Supplied entries:
=== Begin Enclosure ===

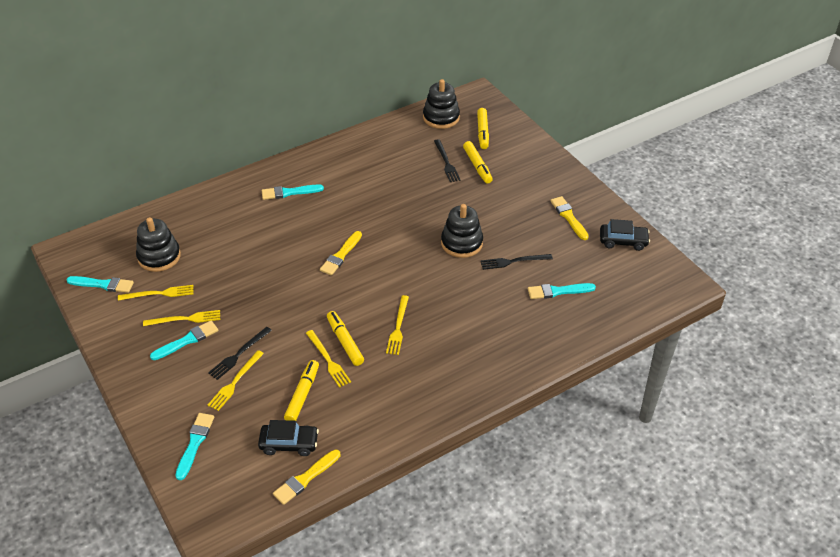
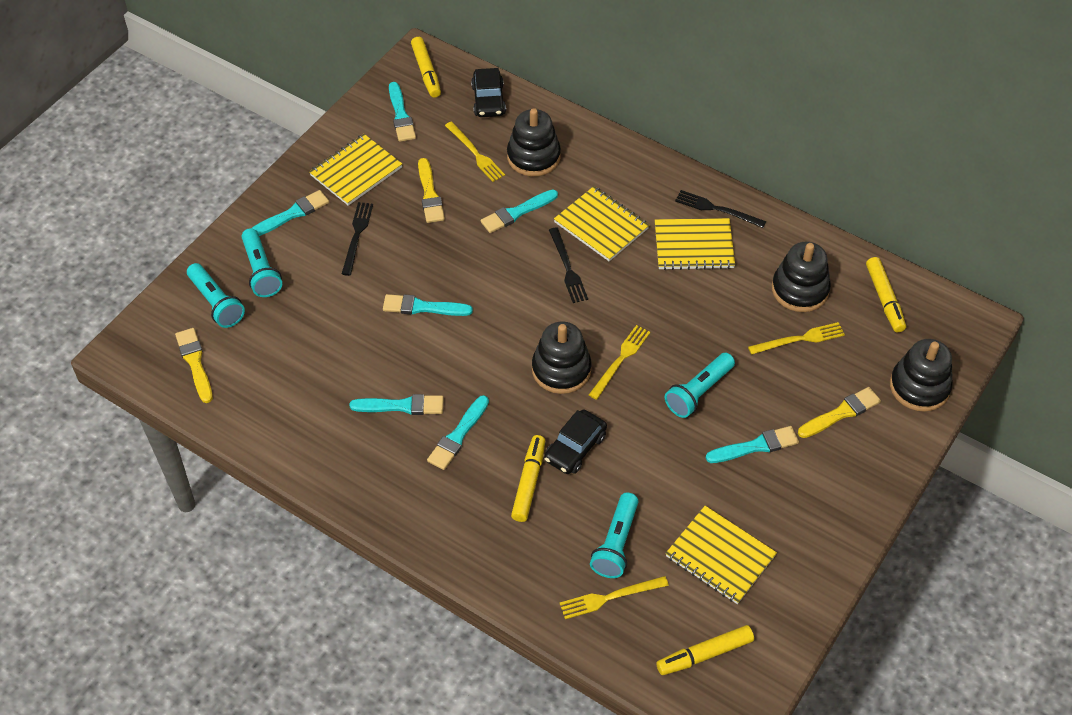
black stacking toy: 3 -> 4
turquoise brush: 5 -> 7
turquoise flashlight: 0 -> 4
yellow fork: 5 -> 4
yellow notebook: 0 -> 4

=== End Enclosure ===
=== Begin Enclosure ===

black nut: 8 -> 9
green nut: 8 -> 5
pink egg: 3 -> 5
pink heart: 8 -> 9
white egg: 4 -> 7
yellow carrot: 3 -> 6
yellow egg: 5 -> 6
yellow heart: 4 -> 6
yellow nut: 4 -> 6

=== End Enclosure ===

About this exercise: Using the records above, restate word for word the lines from the one with "pink heart: 8 -> 9" through the one with "yellow nut: 4 -> 6", both included.

Response to this exercise:
pink heart: 8 -> 9
white egg: 4 -> 7
yellow carrot: 3 -> 6
yellow egg: 5 -> 6
yellow heart: 4 -> 6
yellow nut: 4 -> 6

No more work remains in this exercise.